YOUR INSTRUCTIONS — Write out an exact copy of the line containing "(697, 447) = (425, 125): red" and all lines that follow it in the data below, leaving out pictures.

Image sets with object changes
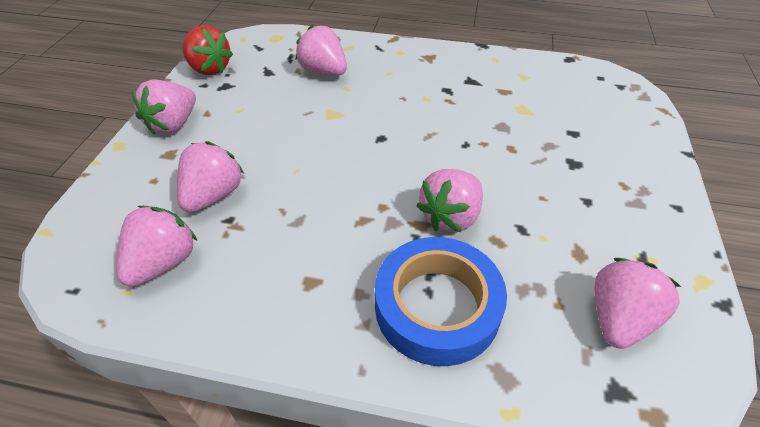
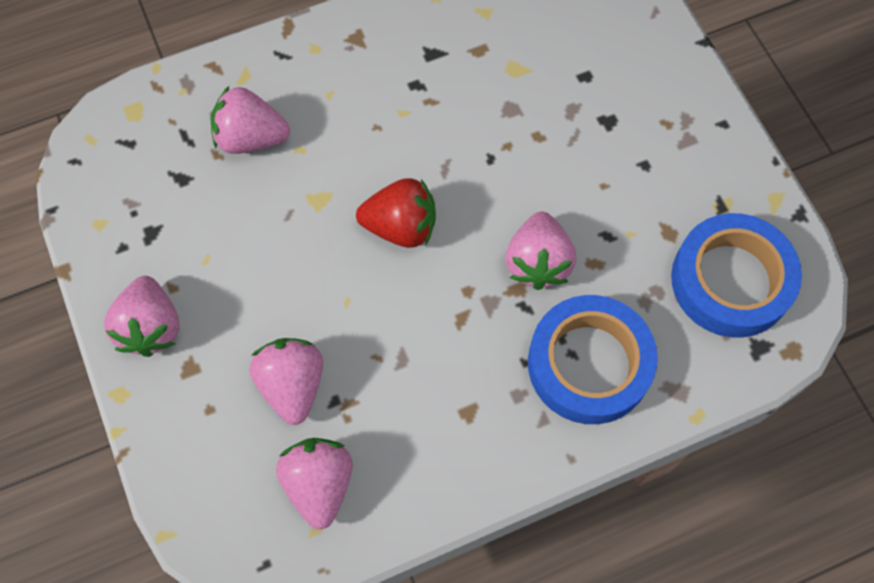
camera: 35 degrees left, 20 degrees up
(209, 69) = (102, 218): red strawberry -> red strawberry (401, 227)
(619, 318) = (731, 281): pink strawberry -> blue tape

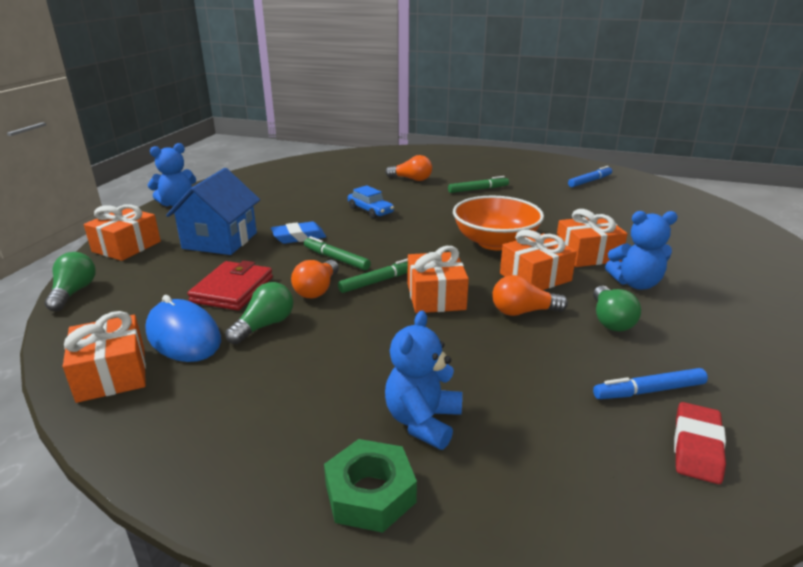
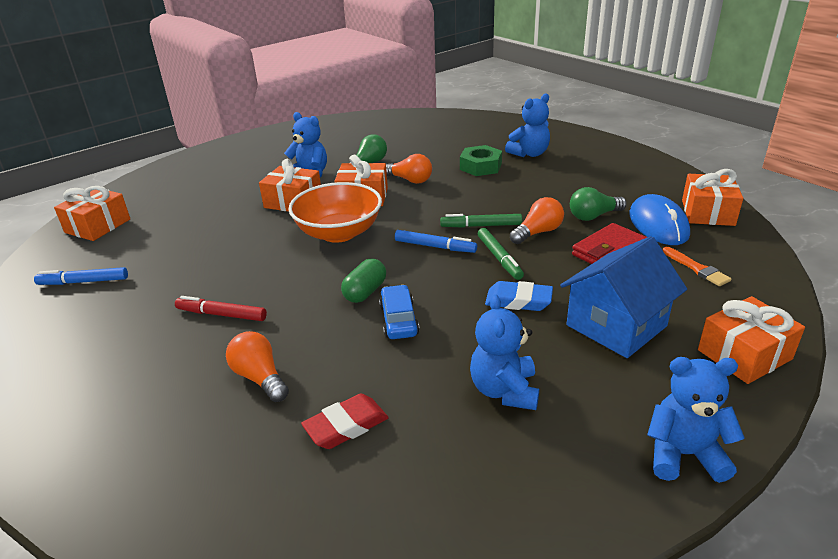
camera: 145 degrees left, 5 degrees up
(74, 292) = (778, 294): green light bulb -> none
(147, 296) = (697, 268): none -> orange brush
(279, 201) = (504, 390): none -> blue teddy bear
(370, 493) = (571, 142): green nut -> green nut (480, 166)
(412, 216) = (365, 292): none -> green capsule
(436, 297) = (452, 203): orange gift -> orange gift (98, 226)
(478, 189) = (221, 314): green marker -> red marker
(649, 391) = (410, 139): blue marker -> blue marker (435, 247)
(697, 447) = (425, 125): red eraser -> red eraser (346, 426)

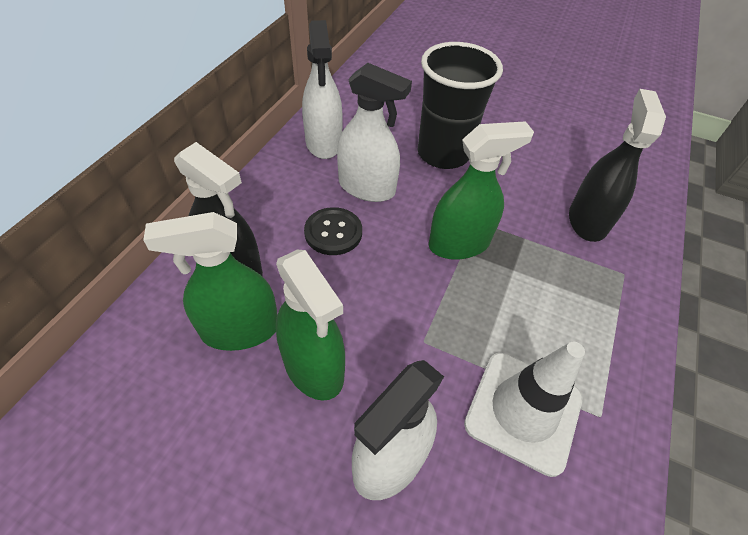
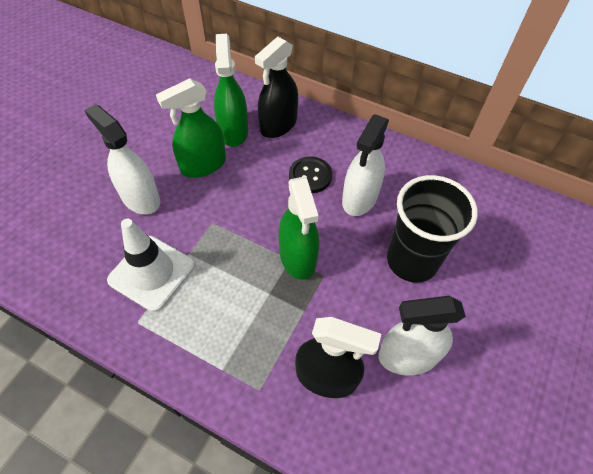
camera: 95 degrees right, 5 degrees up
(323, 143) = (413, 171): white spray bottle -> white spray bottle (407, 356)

YOUR RESPONSE —
(697, 447) = (425, 125): red eraser -> red eraser (346, 426)

camera: 95 degrees right, 5 degrees up
(323, 143) = (413, 171): white spray bottle -> white spray bottle (407, 356)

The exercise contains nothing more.